◆ Dataset content
[Start of section]
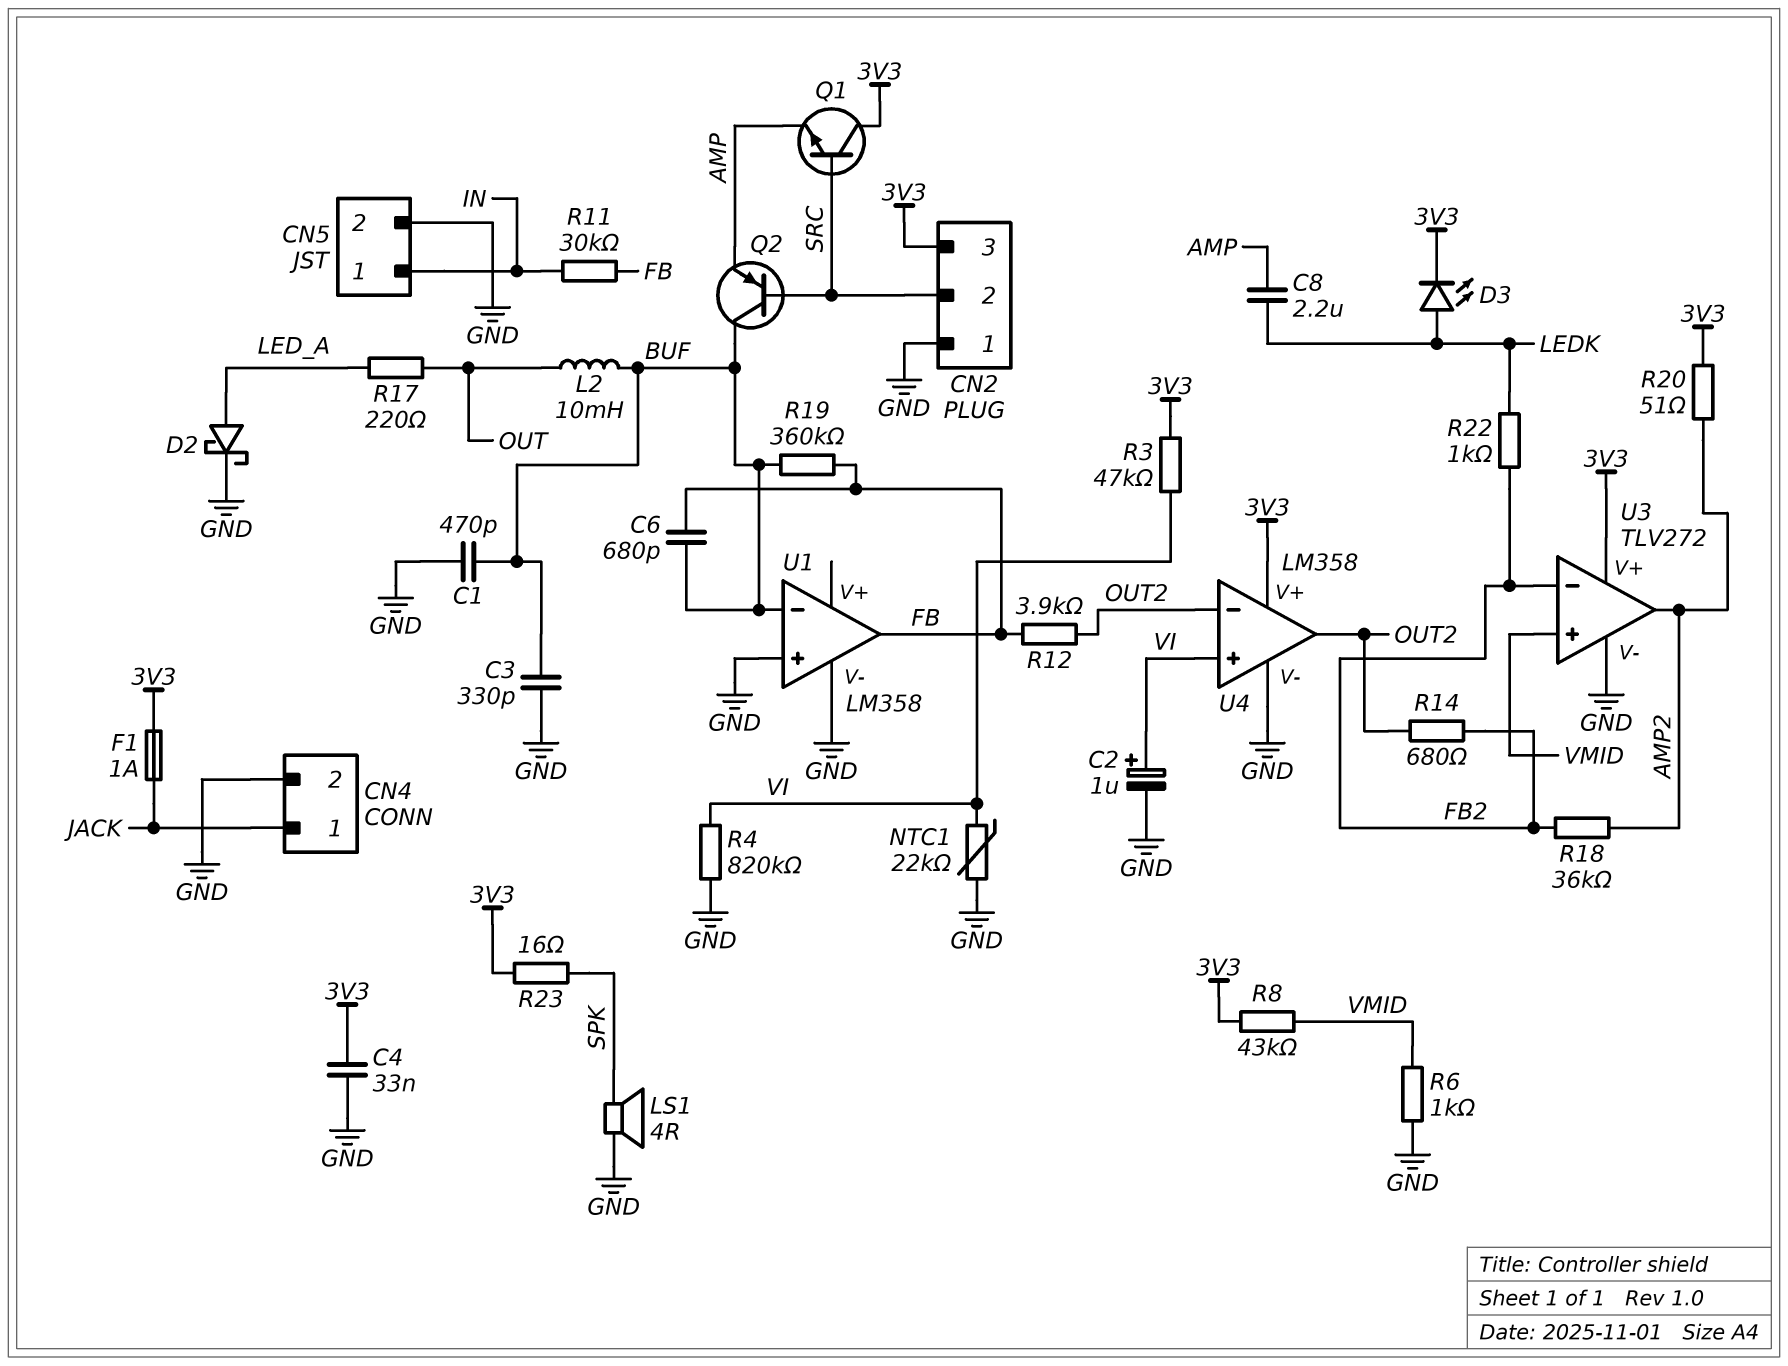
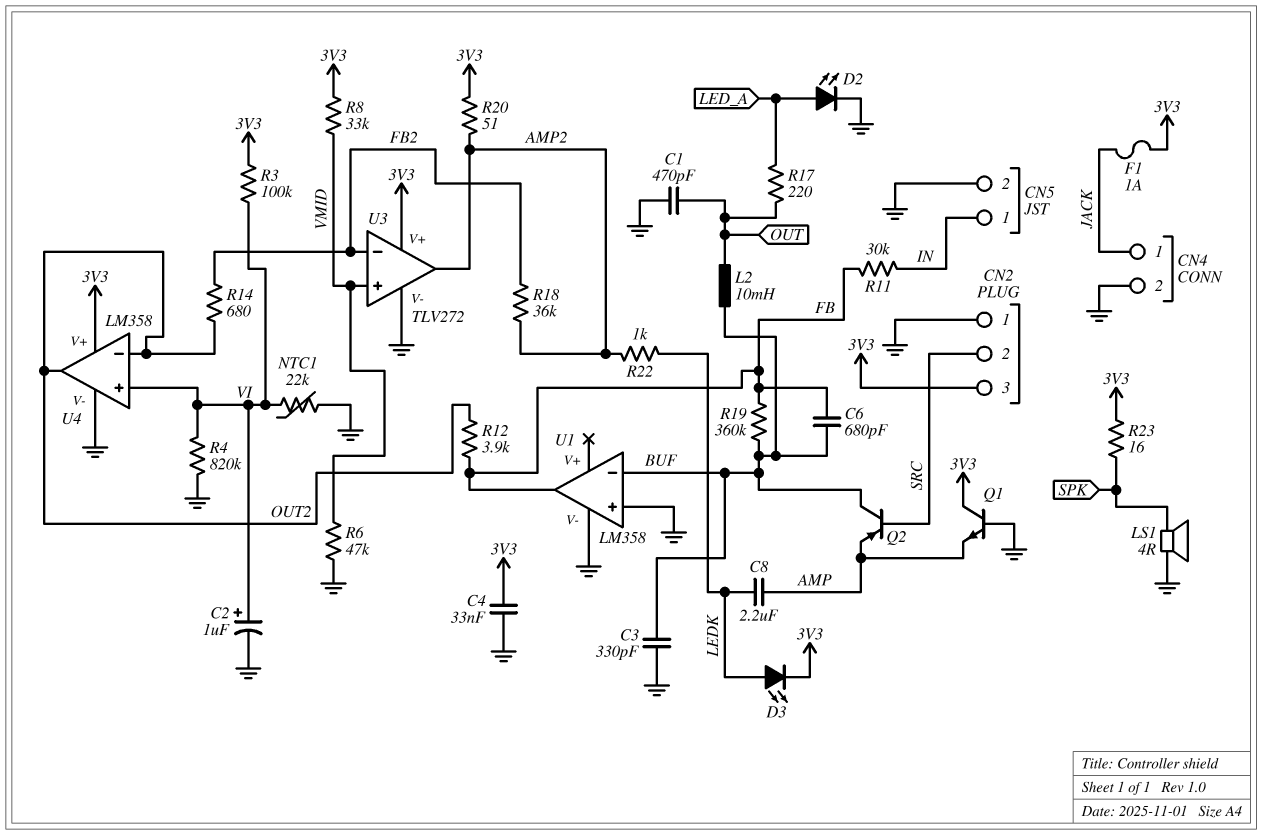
C1: 470pF (BUF, GND) -> 470pF (GND, OUT)
D2: schottky (A LED_A, K GND) -> LED (A LED_A, K GND)
Q1: NPN (B SRC, C 3V3, E AMP) -> NPN (B GND, C 3V3, E AMP)
R3: 47k (3V3, VI) -> 100k (3V3, VI)
R6: 1k (GND, VMID) -> 47k (GND, VMID)
R8: 43k (3V3, VMID) -> 33k (3V3, VMID)
R22: 1k (FB2, LEDK) -> 1k (AMP2, LEDK)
[End of section]
◆ Assignment
Work through the entries, filtering for the string "VMID", and copy each line that holds it.

◆ Written response
R6: 1k (GND, VMID) -> 47k (GND, VMID)
R8: 43k (3V3, VMID) -> 33k (3V3, VMID)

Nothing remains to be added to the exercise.